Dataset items
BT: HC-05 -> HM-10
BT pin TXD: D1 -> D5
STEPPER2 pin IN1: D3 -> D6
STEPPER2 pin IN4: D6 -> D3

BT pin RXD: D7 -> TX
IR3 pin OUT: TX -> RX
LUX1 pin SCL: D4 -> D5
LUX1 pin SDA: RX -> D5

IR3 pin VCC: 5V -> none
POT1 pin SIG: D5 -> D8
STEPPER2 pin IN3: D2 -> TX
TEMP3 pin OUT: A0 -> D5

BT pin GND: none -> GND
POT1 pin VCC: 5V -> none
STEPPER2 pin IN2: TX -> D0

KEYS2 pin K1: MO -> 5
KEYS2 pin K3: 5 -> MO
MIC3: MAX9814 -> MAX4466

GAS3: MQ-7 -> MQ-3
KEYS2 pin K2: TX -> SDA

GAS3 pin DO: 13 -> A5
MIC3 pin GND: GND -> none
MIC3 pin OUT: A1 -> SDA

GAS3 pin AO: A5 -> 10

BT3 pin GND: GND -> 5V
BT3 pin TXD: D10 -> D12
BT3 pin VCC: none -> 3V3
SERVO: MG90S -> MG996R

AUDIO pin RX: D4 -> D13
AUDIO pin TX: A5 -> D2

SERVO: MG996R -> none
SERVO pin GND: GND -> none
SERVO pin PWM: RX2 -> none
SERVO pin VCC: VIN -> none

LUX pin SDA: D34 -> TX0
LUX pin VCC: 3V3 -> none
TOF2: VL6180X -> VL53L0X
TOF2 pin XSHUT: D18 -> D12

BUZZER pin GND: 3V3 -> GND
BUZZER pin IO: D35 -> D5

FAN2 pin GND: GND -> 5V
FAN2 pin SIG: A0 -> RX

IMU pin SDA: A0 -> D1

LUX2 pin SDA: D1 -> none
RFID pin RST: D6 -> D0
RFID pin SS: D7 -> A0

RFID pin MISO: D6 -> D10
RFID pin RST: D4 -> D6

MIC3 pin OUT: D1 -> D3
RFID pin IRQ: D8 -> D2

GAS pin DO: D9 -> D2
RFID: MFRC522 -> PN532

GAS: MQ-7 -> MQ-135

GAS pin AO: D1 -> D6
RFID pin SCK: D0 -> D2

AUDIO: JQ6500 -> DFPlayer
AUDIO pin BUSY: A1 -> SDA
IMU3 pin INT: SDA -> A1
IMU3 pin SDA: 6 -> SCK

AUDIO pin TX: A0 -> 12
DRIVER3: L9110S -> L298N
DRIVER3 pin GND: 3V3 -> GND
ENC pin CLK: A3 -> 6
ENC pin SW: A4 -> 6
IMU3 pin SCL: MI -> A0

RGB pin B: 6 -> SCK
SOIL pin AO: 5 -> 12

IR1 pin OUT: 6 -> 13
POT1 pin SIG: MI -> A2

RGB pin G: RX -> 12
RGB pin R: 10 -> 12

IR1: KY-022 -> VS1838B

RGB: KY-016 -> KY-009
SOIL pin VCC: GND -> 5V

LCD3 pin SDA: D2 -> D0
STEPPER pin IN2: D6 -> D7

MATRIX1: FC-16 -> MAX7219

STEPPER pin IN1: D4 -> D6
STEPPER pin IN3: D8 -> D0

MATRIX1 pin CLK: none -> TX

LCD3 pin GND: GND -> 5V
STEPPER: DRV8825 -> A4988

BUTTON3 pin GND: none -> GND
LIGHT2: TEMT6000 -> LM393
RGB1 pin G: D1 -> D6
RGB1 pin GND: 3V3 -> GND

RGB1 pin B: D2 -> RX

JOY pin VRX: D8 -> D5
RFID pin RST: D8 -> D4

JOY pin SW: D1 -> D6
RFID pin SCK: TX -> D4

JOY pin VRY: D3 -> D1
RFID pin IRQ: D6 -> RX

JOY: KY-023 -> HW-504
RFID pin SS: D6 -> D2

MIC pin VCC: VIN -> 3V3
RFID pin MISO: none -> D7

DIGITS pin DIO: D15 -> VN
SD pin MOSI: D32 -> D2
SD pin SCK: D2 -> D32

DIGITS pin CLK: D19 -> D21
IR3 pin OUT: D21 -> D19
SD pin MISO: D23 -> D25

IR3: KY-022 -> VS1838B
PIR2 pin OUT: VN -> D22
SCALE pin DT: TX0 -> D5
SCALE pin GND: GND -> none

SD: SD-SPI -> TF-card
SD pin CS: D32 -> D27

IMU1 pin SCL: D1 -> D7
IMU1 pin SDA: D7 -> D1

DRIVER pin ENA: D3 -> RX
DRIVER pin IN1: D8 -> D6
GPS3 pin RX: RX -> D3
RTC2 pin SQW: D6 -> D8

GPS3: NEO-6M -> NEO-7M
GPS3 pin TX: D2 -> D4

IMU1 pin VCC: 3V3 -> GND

**What the task asks**
Up to and including the last line of the data, copy each line exactly, starting with the line that contains "JOY: KY-023 -> HW-504".

**Answer**
JOY: KY-023 -> HW-504
RFID pin SS: D6 -> D2

MIC pin VCC: VIN -> 3V3
RFID pin MISO: none -> D7

DIGITS pin DIO: D15 -> VN
SD pin MOSI: D32 -> D2
SD pin SCK: D2 -> D32

DIGITS pin CLK: D19 -> D21
IR3 pin OUT: D21 -> D19
SD pin MISO: D23 -> D25

IR3: KY-022 -> VS1838B
PIR2 pin OUT: VN -> D22
SCALE pin DT: TX0 -> D5
SCALE pin GND: GND -> none

SD: SD-SPI -> TF-card
SD pin CS: D32 -> D27

IMU1 pin SCL: D1 -> D7
IMU1 pin SDA: D7 -> D1

DRIVER pin ENA: D3 -> RX
DRIVER pin IN1: D8 -> D6
GPS3 pin RX: RX -> D3
RTC2 pin SQW: D6 -> D8

GPS3: NEO-6M -> NEO-7M
GPS3 pin TX: D2 -> D4

IMU1 pin VCC: 3V3 -> GND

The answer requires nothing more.